**Data for review**
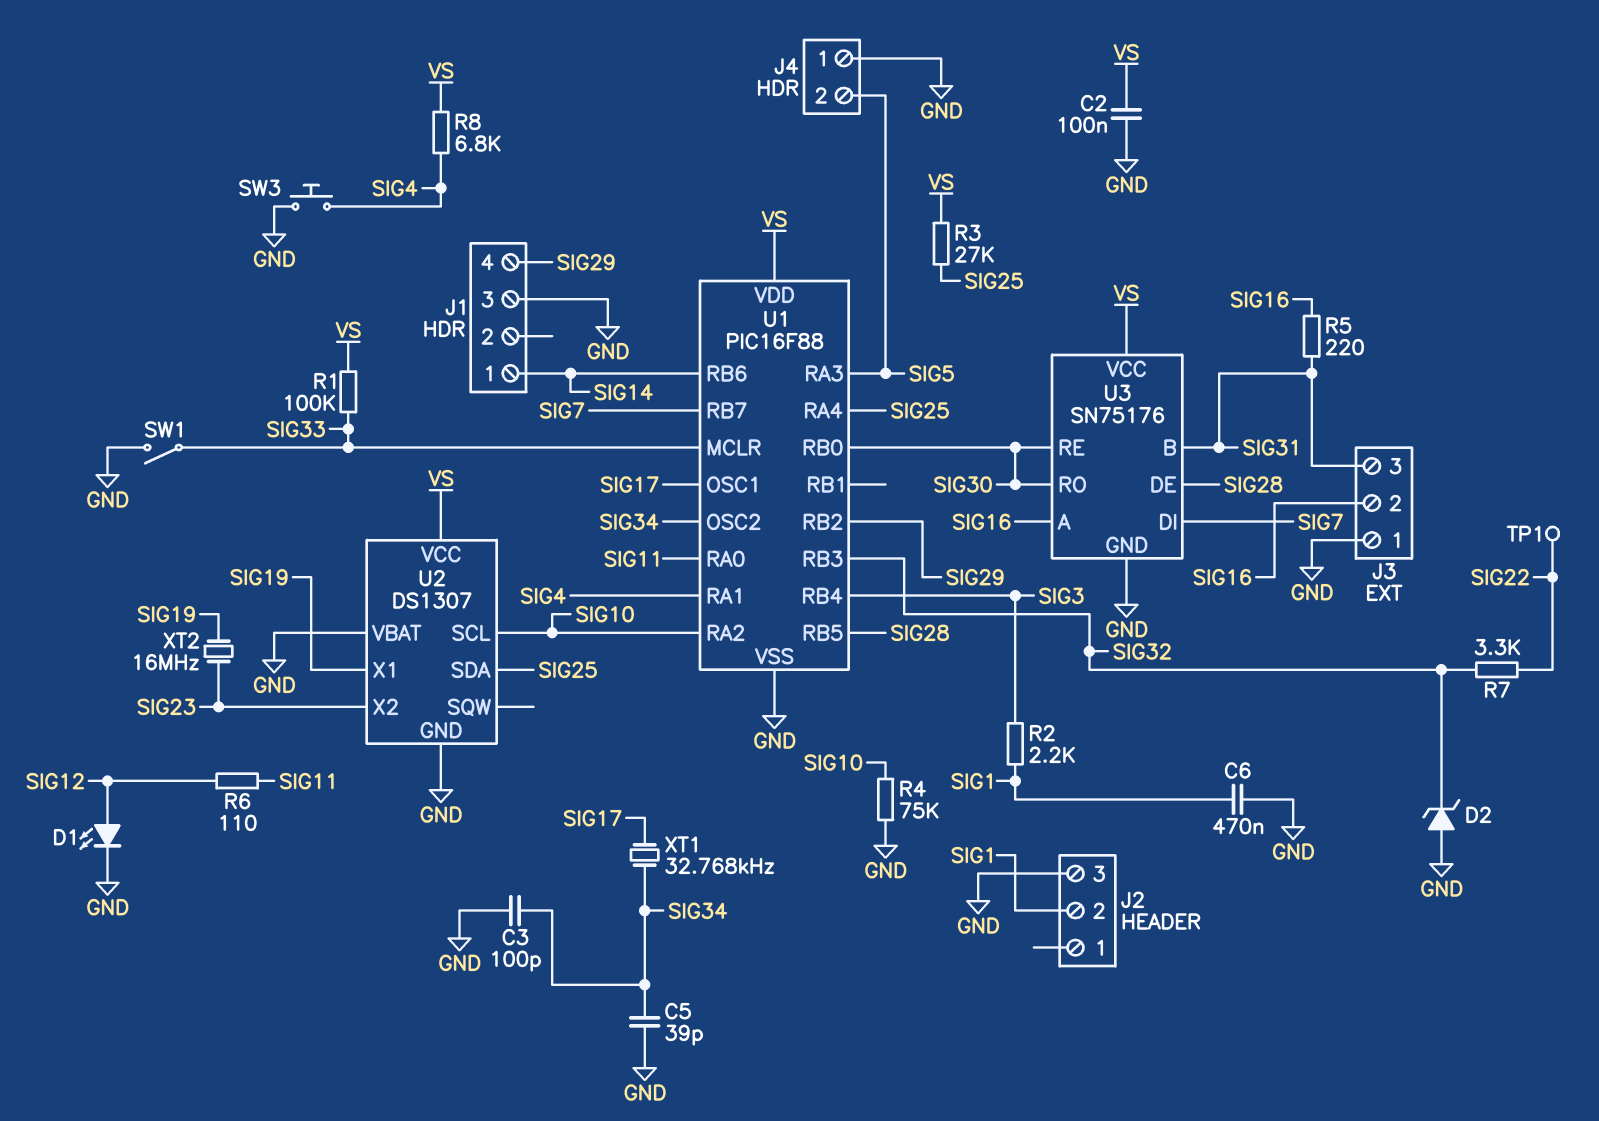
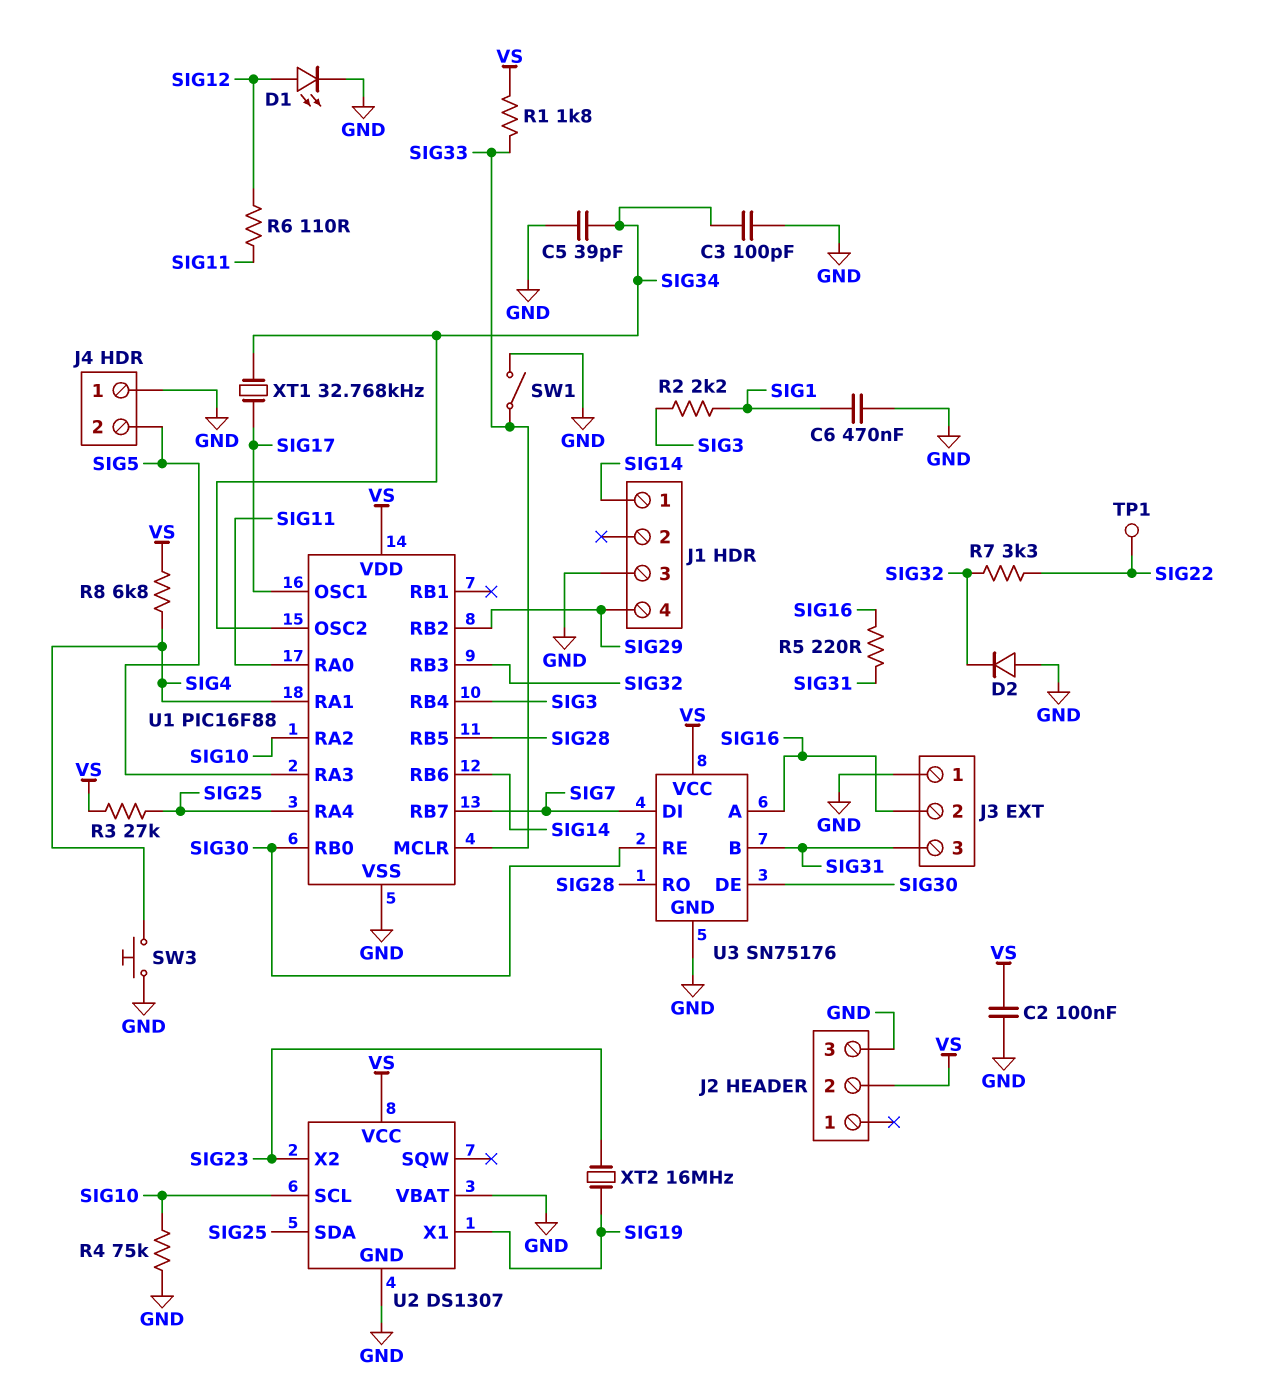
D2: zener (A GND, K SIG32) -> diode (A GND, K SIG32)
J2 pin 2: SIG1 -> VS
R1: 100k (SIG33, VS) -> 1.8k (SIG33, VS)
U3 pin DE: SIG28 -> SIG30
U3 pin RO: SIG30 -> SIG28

**Exercise goal**
Only the lines from the one containing "J2 pin 2: SIG1 -> VS" through the final line of the material should be printed, each word for word. Both of those lines count.

**Response box**
J2 pin 2: SIG1 -> VS
R1: 100k (SIG33, VS) -> 1.8k (SIG33, VS)
U3 pin DE: SIG28 -> SIG30
U3 pin RO: SIG30 -> SIG28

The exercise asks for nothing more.